ASSIGNMENT
An exact copy of the listing below is required, minus its pictures.

SOURCE MATERIAL
--- START ---

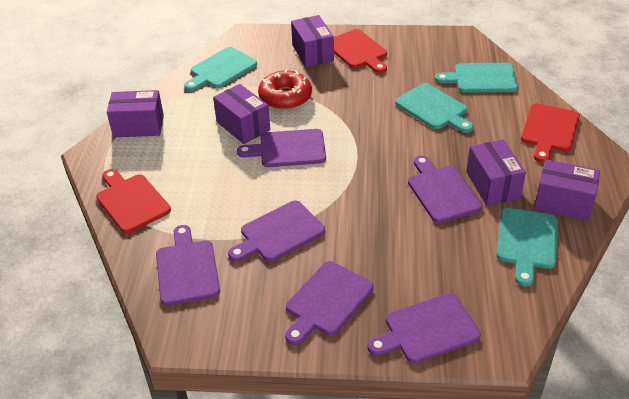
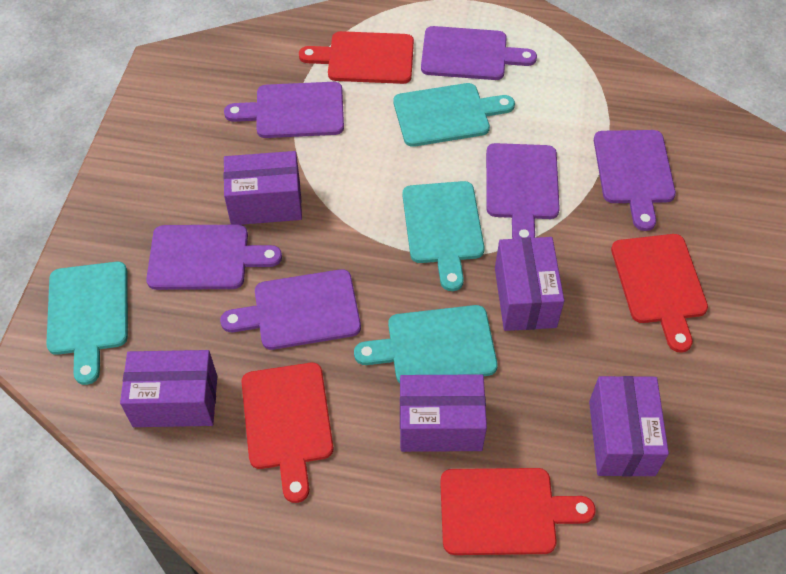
red cutting board: 3 -> 4
red donut: 1 -> 0

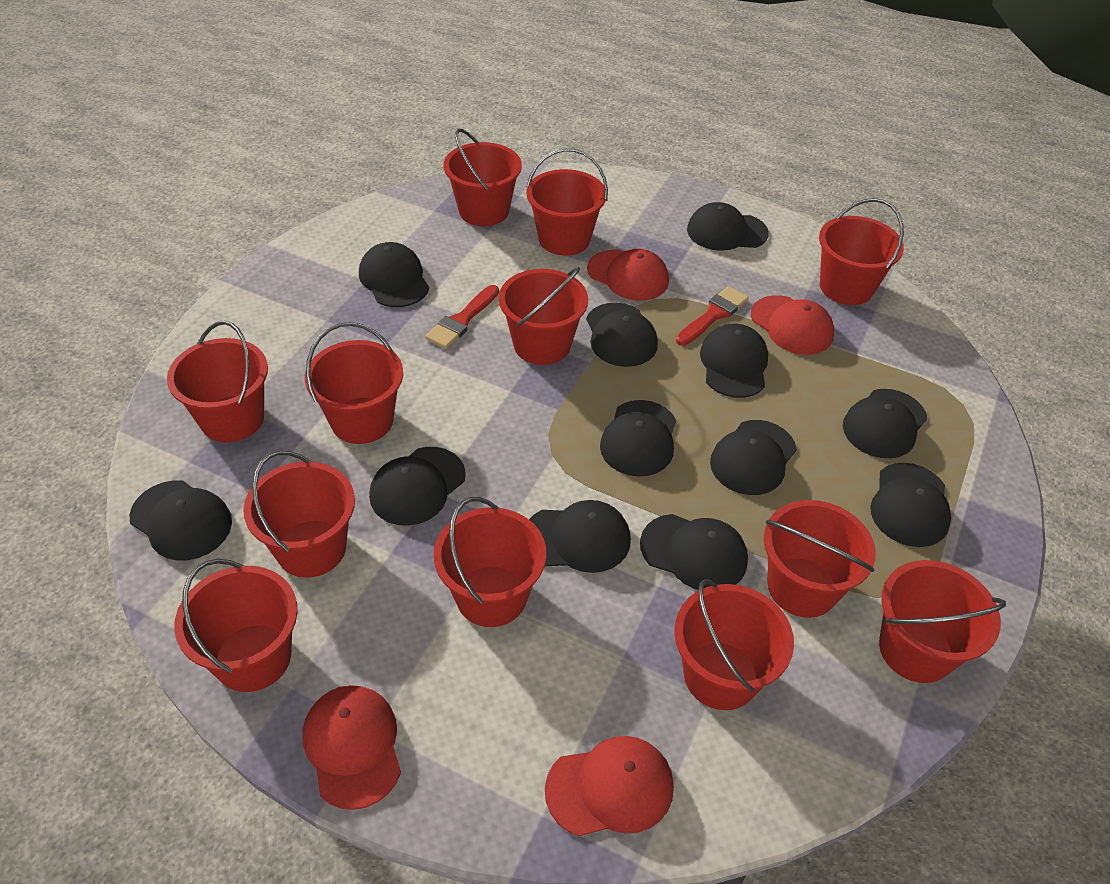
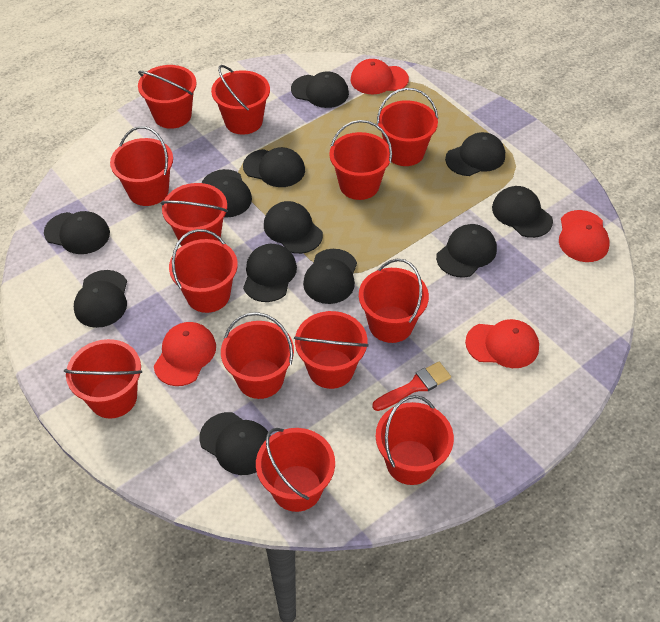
red brush: 2 -> 1
red bucket: 12 -> 13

--- END ---

RESPONSE BOX
red cutting board: 3 -> 4
red donut: 1 -> 0

red brush: 2 -> 1
red bucket: 12 -> 13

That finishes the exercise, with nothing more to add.